§ **THE PROBLEM**
Every line from the one containing "BT2 pin TXD: 2 -> TX" to the end of the data below should be copied exactly, but pictures should not.

GIVEN ENTRIES section start

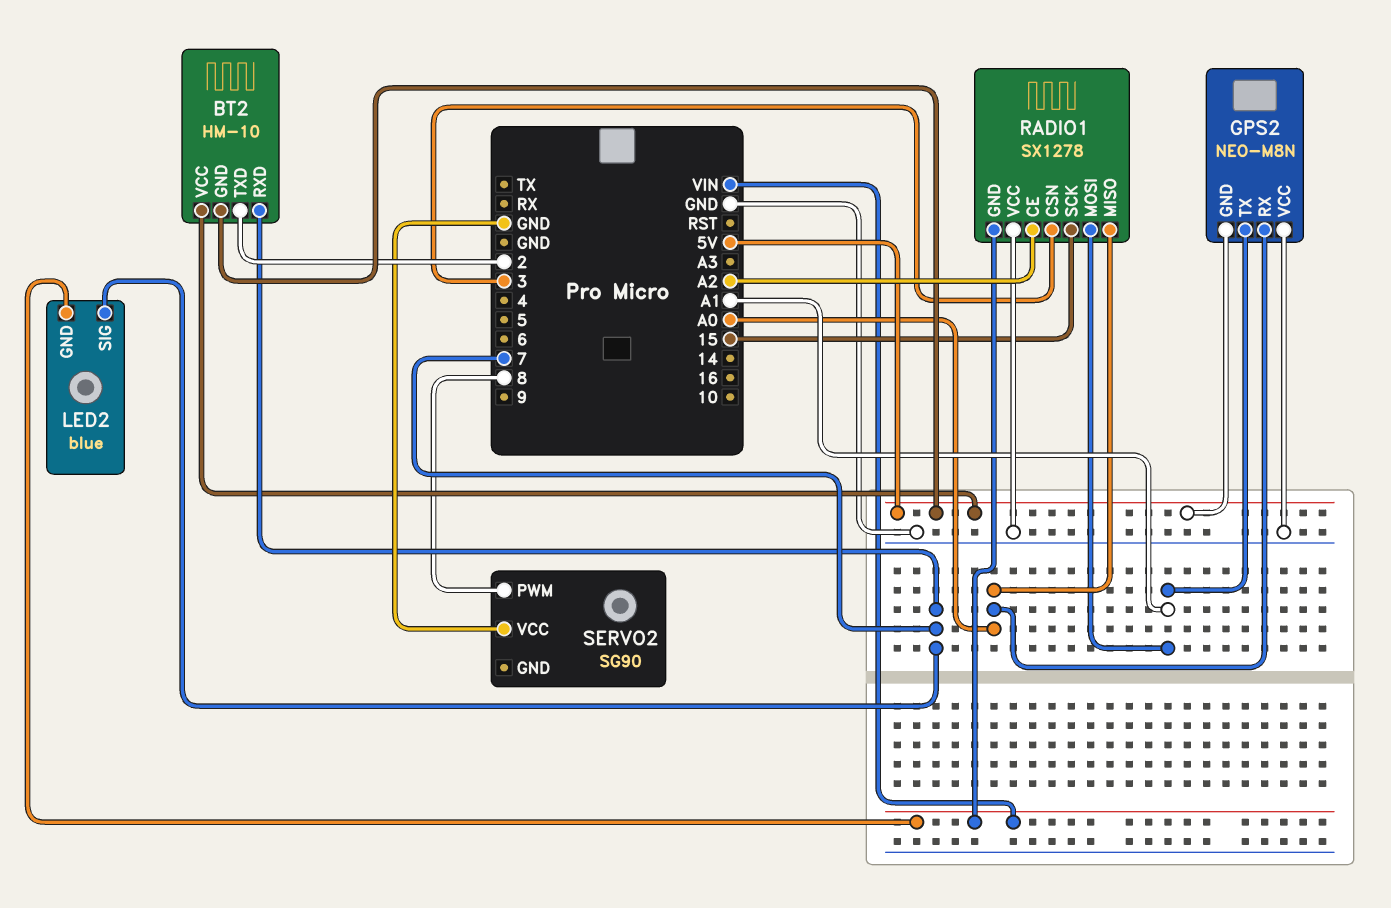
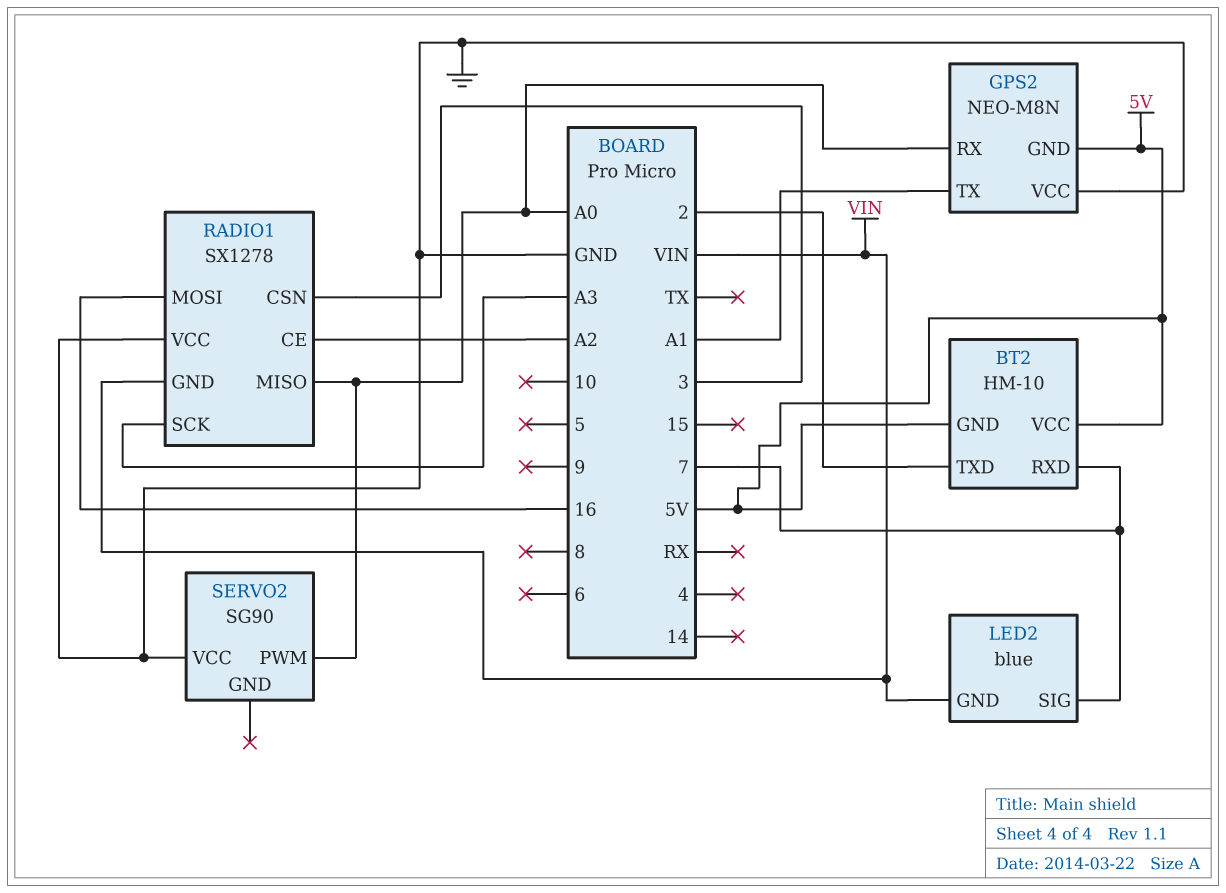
RADIO1 pin MOSI: A1 -> 16
RADIO1 pin SCK: 15 -> A3
SERVO2 pin PWM: 8 -> A0

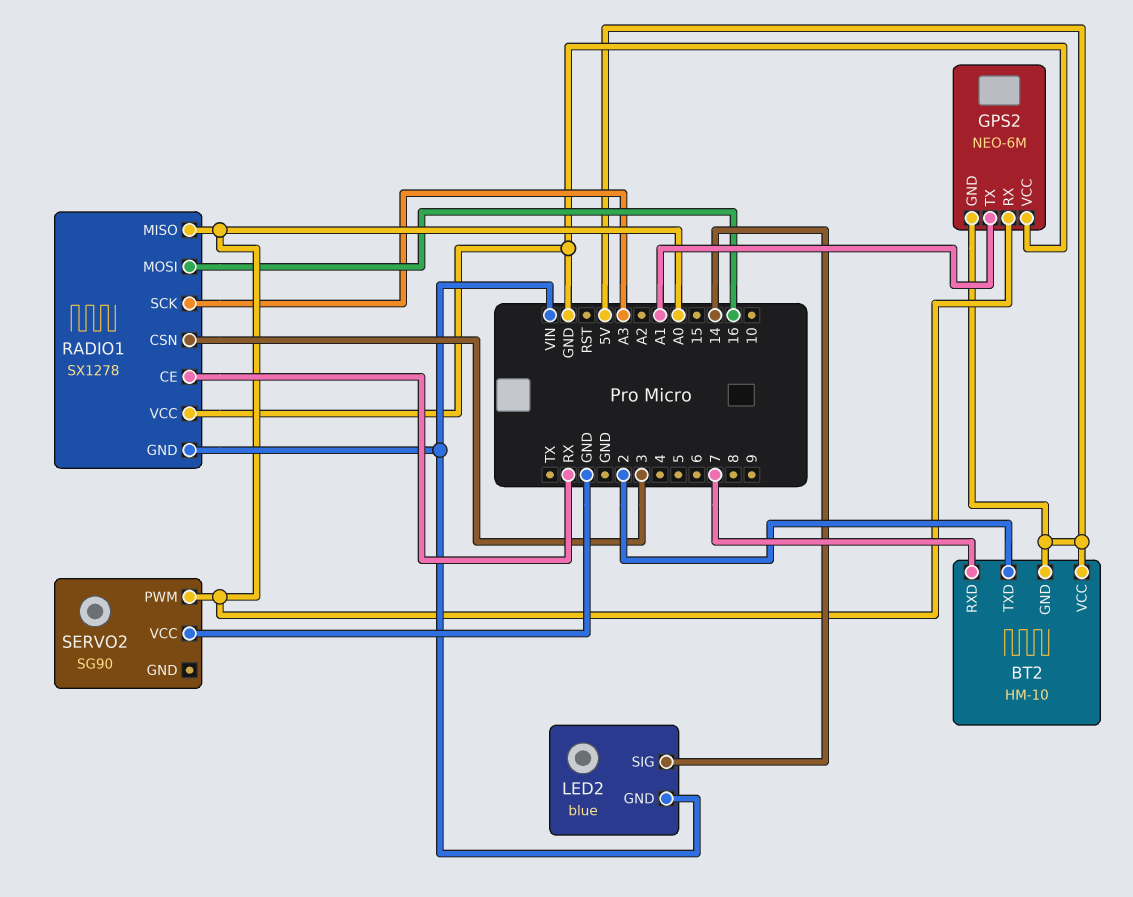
GPS2: NEO-M8N -> NEO-6M
LED2 pin SIG: 7 -> 14
RADIO1 pin CE: A2 -> RX

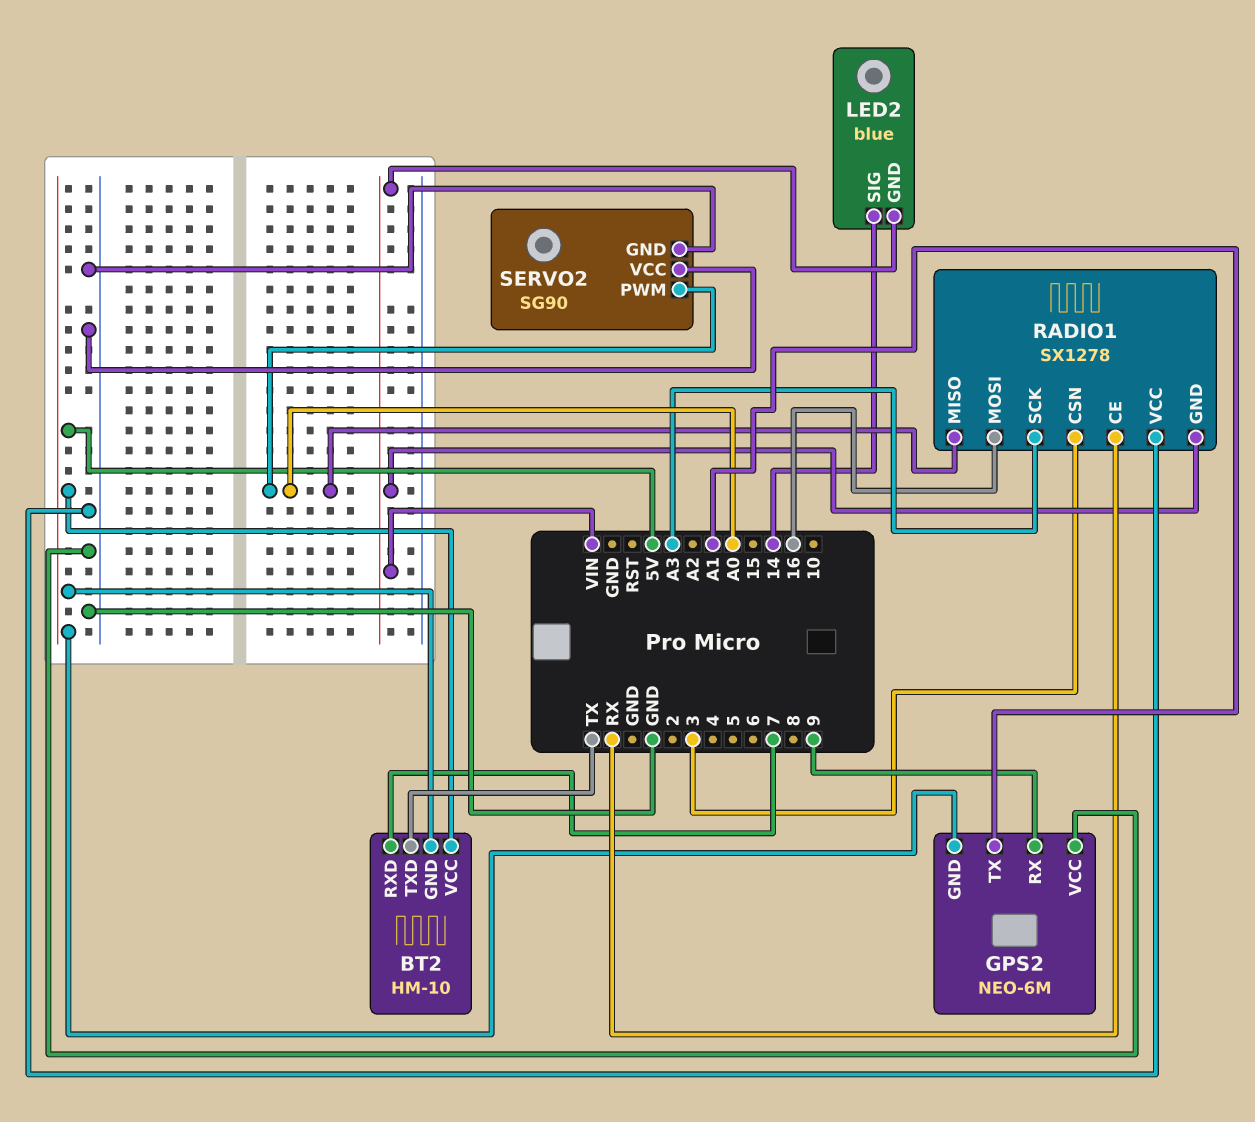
BT2 pin TXD: 2 -> TX
GPS2 pin RX: A0 -> 9
SERVO2 pin GND: none -> GND

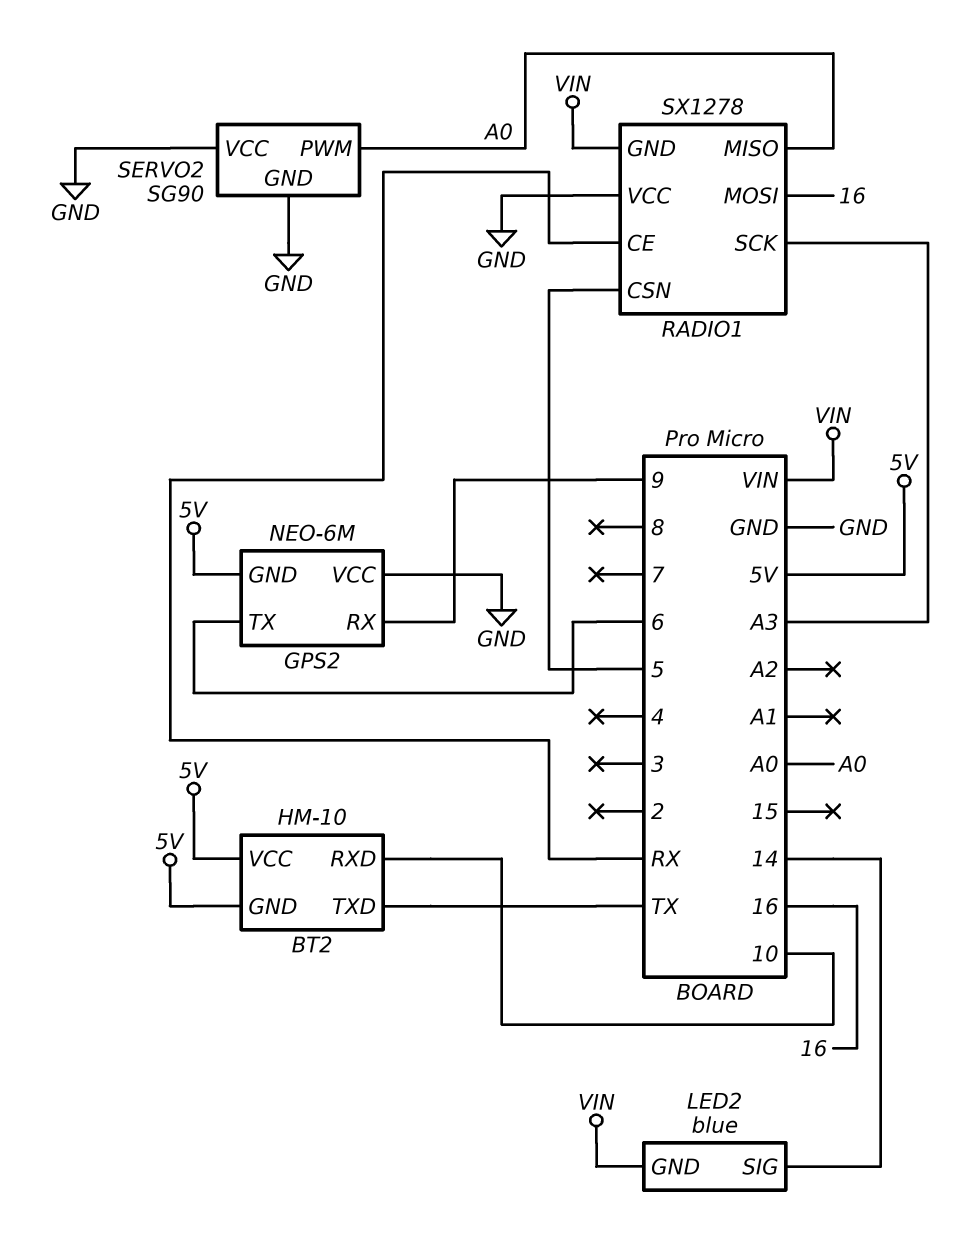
BT2 pin RXD: 7 -> 10
GPS2 pin TX: A1 -> 6
RADIO1 pin CSN: 3 -> 5

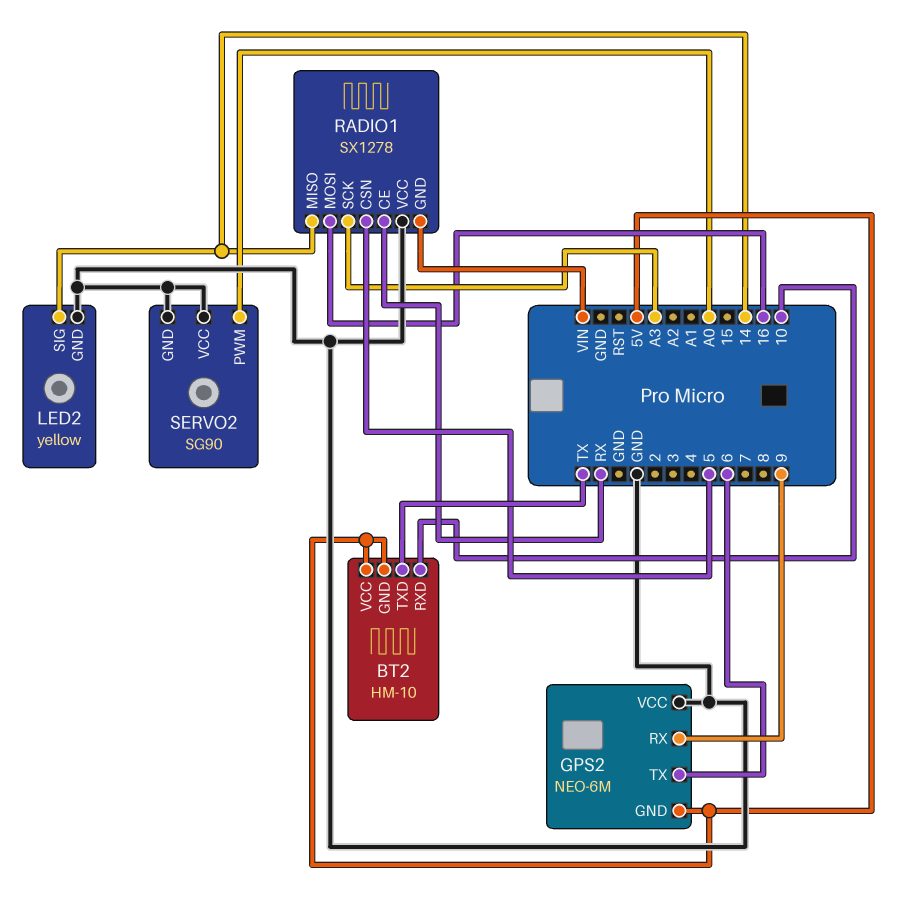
LED2: blue -> yellow
LED2 pin GND: VIN -> GND
RADIO1 pin MISO: A0 -> 14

GIVEN ENTRIES section end

§ **SOLUTION**
BT2 pin TXD: 2 -> TX
GPS2 pin RX: A0 -> 9
SERVO2 pin GND: none -> GND

BT2 pin RXD: 7 -> 10
GPS2 pin TX: A1 -> 6
RADIO1 pin CSN: 3 -> 5

LED2: blue -> yellow
LED2 pin GND: VIN -> GND
RADIO1 pin MISO: A0 -> 14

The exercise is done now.